What you should do
Nothing but an exact repeat of the data, with pictures removed, belongs in the answer.
───── Supplied material
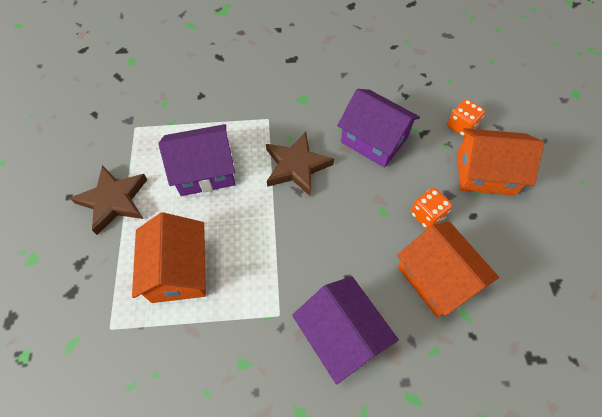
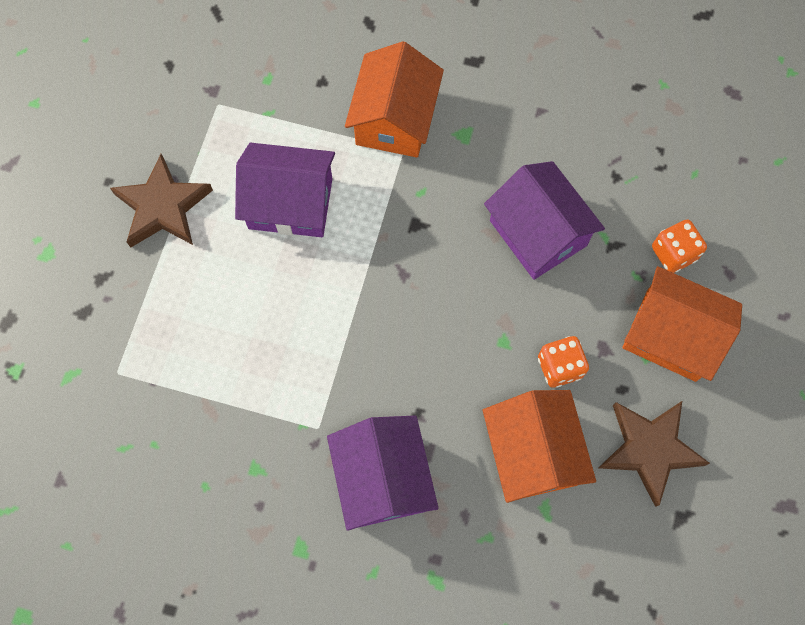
camera: 20 degrees right, 10 degrees up
(179, 270) = (216, 329): orange house -> orange house (395, 119)
(296, 166) = (414, 237): brown star -> brown star (649, 449)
──────────
Task solution
camera: 20 degrees right, 10 degrees up
(179, 270) = (216, 329): orange house -> orange house (395, 119)
(296, 166) = (414, 237): brown star -> brown star (649, 449)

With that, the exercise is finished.